(Collected data entries)
§

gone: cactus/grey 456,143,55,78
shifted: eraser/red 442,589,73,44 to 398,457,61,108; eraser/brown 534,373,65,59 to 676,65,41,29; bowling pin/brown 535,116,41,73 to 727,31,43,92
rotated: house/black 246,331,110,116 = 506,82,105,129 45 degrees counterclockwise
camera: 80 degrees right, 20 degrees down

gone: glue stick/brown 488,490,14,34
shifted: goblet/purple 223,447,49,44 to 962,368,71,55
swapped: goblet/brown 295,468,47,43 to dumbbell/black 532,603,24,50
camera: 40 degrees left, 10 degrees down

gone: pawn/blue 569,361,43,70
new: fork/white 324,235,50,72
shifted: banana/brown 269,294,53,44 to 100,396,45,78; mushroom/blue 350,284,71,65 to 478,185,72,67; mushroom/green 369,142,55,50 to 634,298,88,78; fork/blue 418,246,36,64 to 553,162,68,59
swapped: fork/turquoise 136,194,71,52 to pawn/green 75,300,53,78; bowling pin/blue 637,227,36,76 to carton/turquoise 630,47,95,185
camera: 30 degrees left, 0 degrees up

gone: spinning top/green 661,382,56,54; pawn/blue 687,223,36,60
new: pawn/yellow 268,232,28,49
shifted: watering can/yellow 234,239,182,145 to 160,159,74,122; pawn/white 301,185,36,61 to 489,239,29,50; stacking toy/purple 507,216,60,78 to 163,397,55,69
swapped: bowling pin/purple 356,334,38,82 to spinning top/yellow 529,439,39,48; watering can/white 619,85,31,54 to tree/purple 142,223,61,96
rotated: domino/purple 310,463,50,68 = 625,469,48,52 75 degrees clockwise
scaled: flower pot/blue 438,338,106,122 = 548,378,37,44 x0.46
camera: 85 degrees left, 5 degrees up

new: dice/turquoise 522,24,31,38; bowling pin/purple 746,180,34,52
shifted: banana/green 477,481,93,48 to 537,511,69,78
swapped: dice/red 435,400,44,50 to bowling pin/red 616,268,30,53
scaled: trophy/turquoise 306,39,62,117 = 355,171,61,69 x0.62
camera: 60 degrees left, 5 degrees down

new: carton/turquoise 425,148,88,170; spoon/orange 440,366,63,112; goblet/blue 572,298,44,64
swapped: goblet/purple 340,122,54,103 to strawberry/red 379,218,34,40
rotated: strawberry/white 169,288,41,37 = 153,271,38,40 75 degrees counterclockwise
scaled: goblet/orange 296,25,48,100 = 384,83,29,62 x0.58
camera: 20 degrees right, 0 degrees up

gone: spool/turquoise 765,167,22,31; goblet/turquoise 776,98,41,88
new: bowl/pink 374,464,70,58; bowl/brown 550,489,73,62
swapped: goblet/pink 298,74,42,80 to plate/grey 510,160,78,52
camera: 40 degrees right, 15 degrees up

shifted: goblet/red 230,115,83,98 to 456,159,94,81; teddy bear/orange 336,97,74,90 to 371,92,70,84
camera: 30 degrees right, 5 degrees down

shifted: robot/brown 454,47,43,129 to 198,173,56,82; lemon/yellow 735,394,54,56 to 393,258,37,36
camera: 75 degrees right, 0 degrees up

§

■ **Exercise instructions**
Restate the data word for word. Begin at its first line, end at the line that contains "rotated: house/black 246,331,110,116", and include both.

■ **Task answer**
gone: cactus/grey 456,143,55,78
shifted: eraser/red 442,589,73,44 to 398,457,61,108; eraser/brown 534,373,65,59 to 676,65,41,29; bowling pin/brown 535,116,41,73 to 727,31,43,92
rotated: house/black 246,331,110,116 = 506,82,105,129 45 degrees counterclockwise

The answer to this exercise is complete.